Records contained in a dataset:
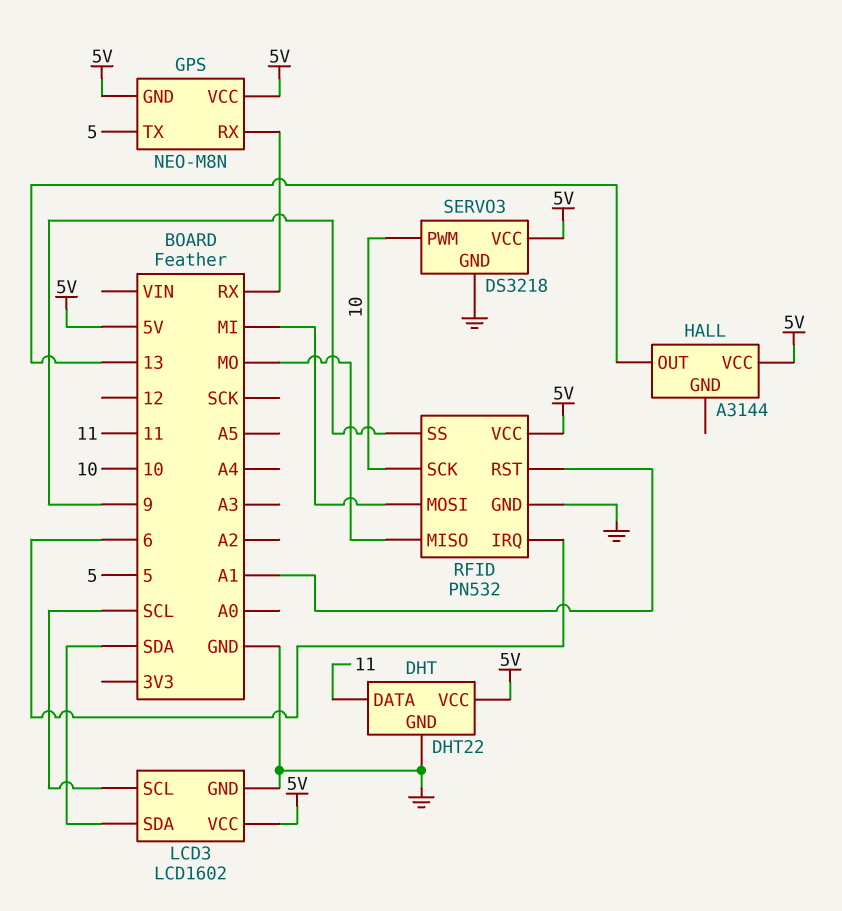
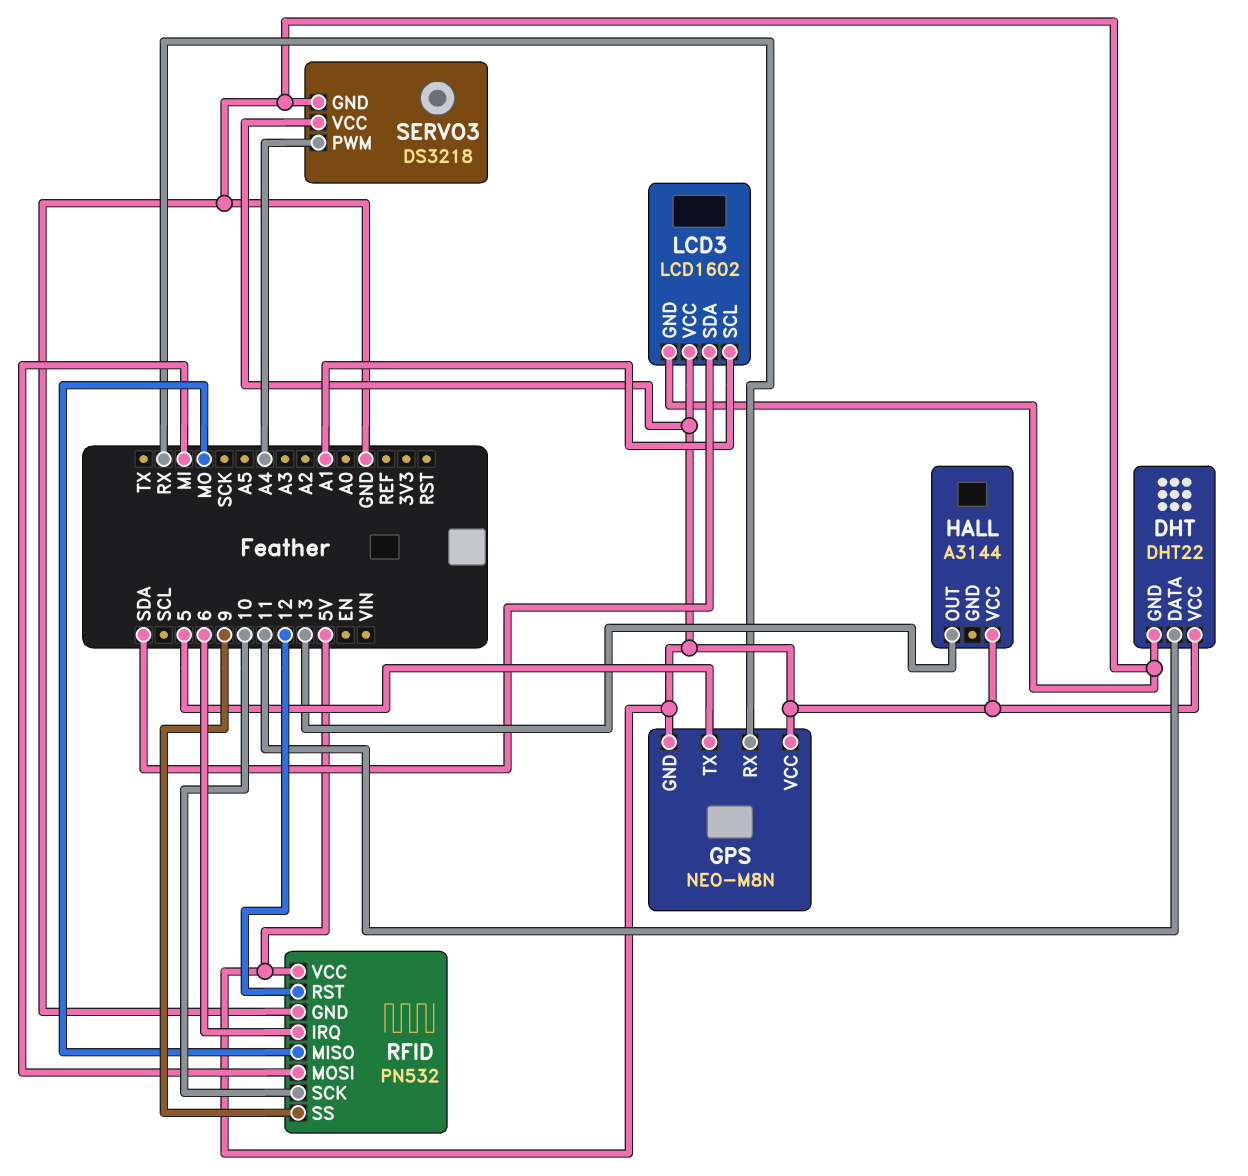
LCD3 pin SCL: SCL -> A1
RFID pin RST: A1 -> 12
SERVO3 pin PWM: 10 -> A4

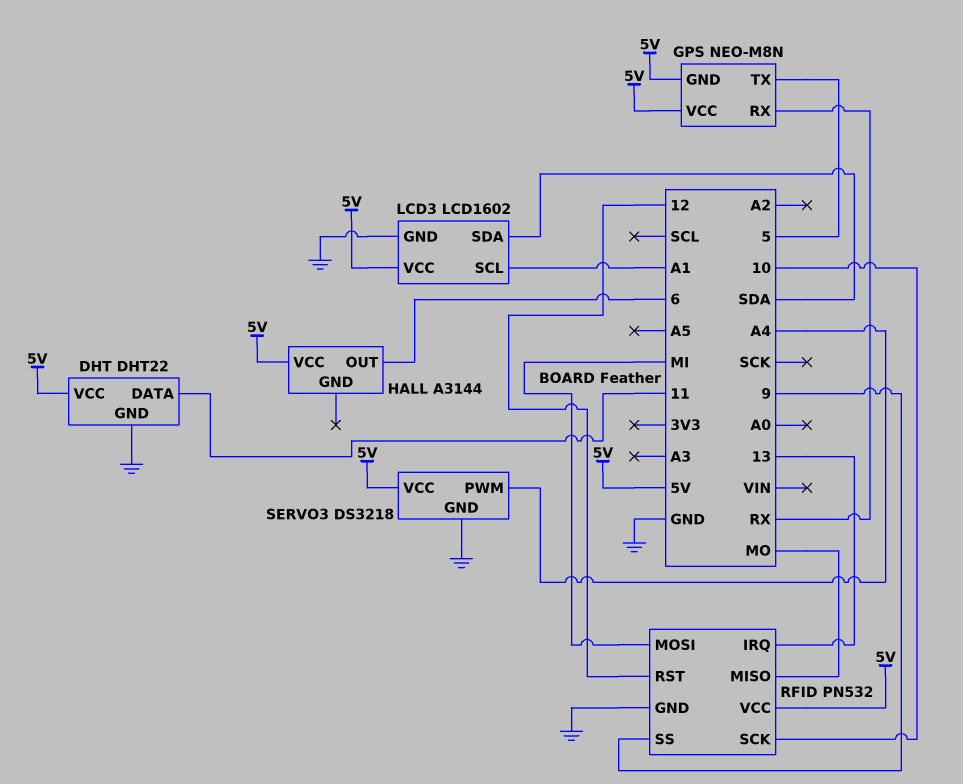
HALL pin OUT: 13 -> 6
RFID pin IRQ: 6 -> 13

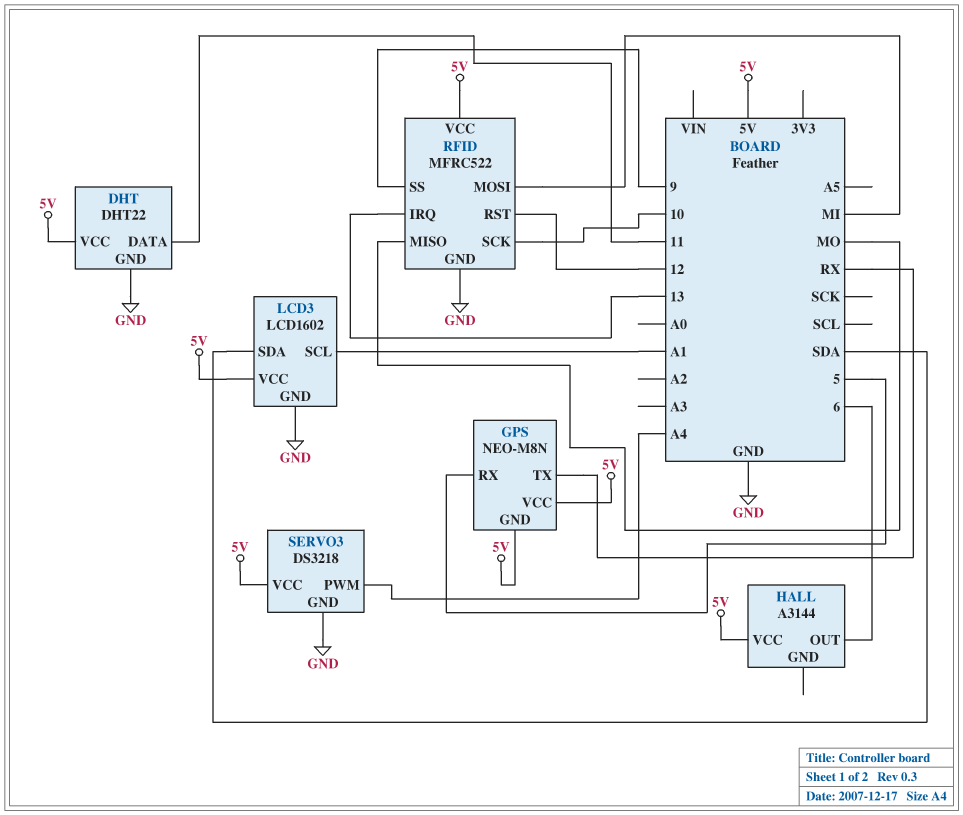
GPS pin RX: RX -> 5
GPS pin TX: 5 -> RX
RFID: PN532 -> MFRC522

Your goal: Pictures must be left out when the records are transcribed exactly.

Output of the exercise:
LCD3 pin SCL: SCL -> A1
RFID pin RST: A1 -> 12
SERVO3 pin PWM: 10 -> A4

HALL pin OUT: 13 -> 6
RFID pin IRQ: 6 -> 13

GPS pin RX: RX -> 5
GPS pin TX: 5 -> RX
RFID: PN532 -> MFRC522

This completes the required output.